■ WHAT YOU HAVE TO DO ■
Your answer is a number only: how many lines in the data below contain "degrees"?

[Image change detection data]
——————————

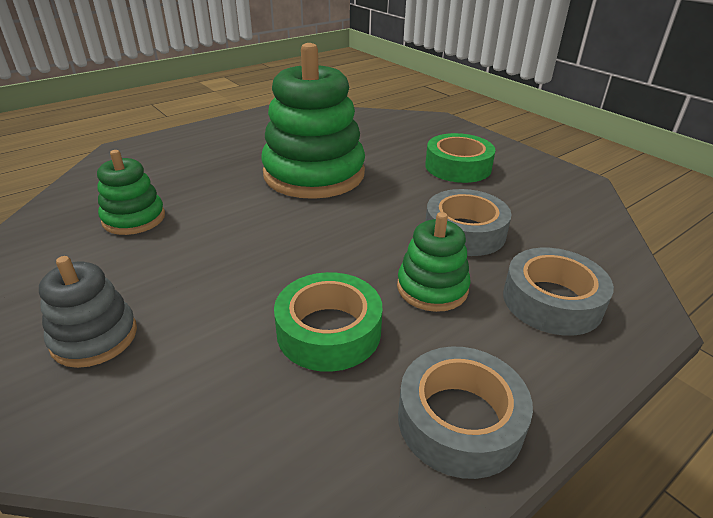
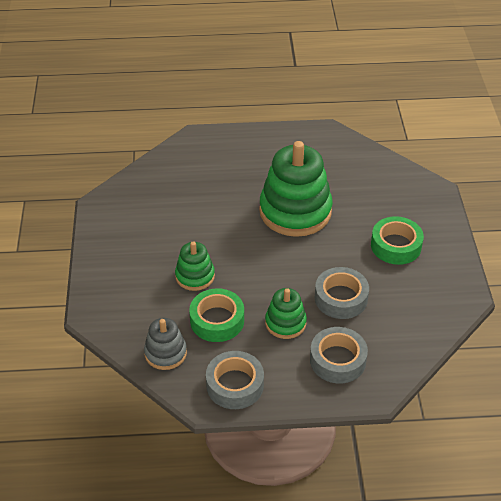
camera: 35 degrees right, 10 degrees up
(94, 337) = (121, 274): grey stacking toy -> grey stacking toy (165, 353)
(134, 218) = (172, 205): green stacking toy -> green stacking toy (195, 276)

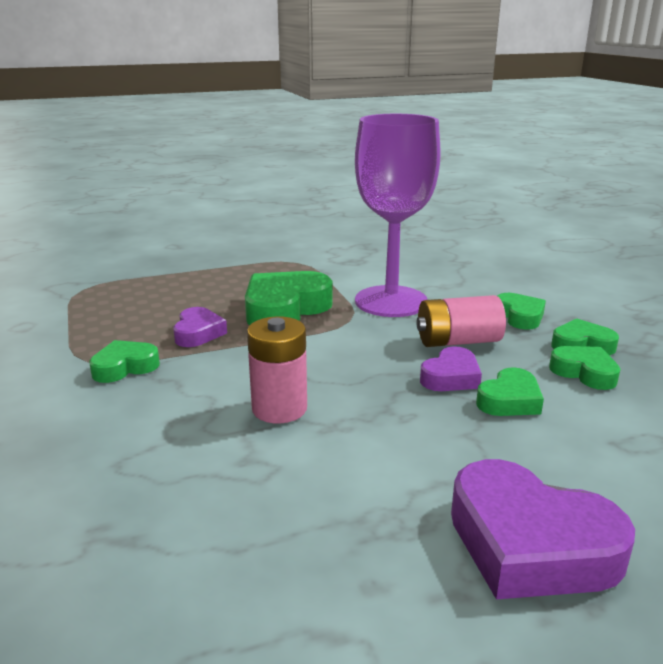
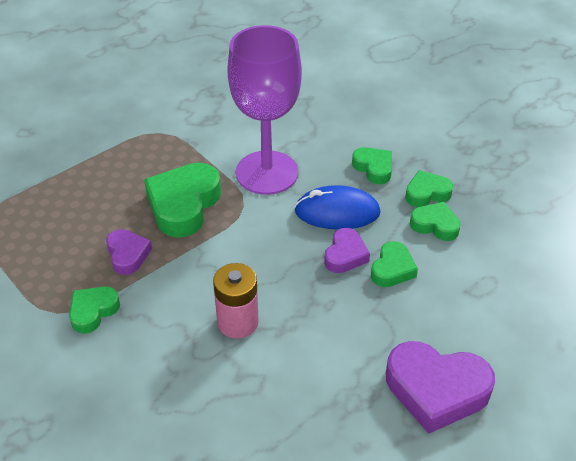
camera: 20 degrees left, 20 degrees up
(458, 341) = (337, 212): pink battery -> blue mouse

——————————

■ COMPLETED EXERCISE ■
2